- WHAT YOU NEED TO DO:
Filter the records below for the word "turned". Copy each line that holds it.

- EXTRACTED ENTRIES:

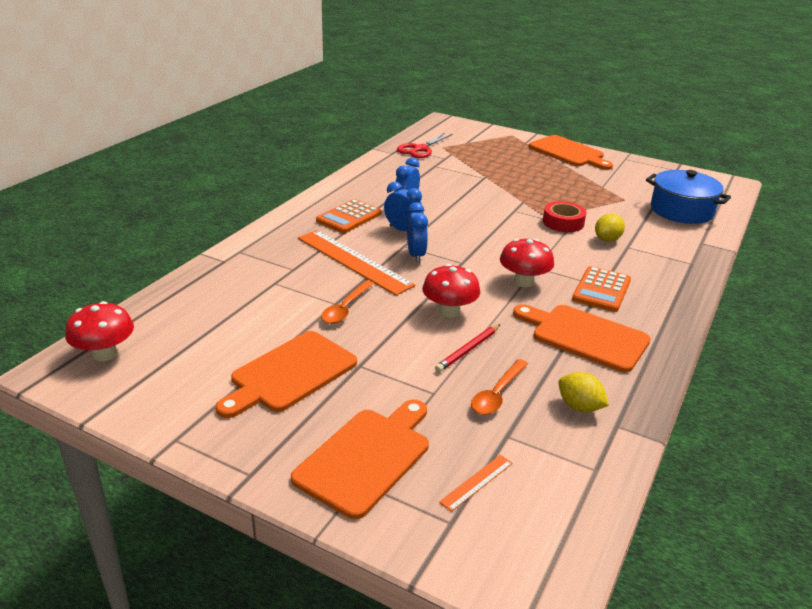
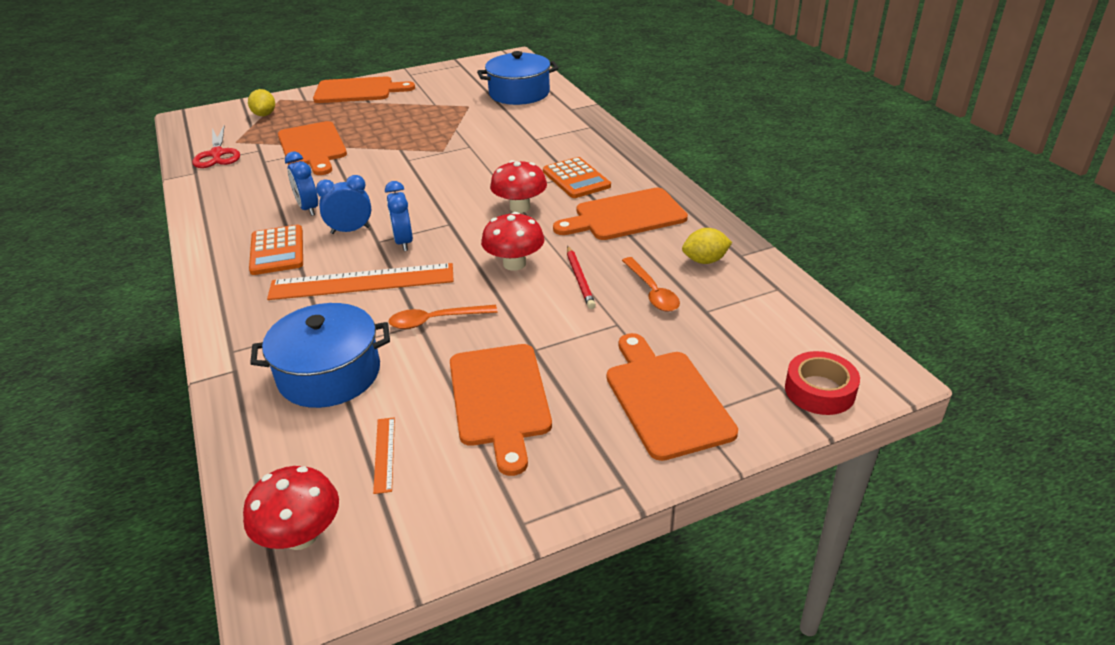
camera: 50 degrees left, 5 degrees up
(251, 294) = (329, 374): none -> blue pot
(345, 308) = (435, 320): orange spoon -> orange spoon turned 105 degrees clockwise
(416, 255) = (403, 242): blue clock -> blue clock turned 135 degrees counterclockwise
(475, 172) = (312, 147): none -> orange cutting board
(477, 482) = (746, 351): orange ruler -> orange ruler (384, 454)
(563, 222) = (461, 147): red tape -> red tape (819, 390)
(607, 239) = (513, 142): yellow lemon -> yellow lemon (264, 114)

- SOLUTION FOR THIS PROBLEM:
(345, 308) = (435, 320): orange spoon -> orange spoon turned 105 degrees clockwise
(416, 255) = (403, 242): blue clock -> blue clock turned 135 degrees counterclockwise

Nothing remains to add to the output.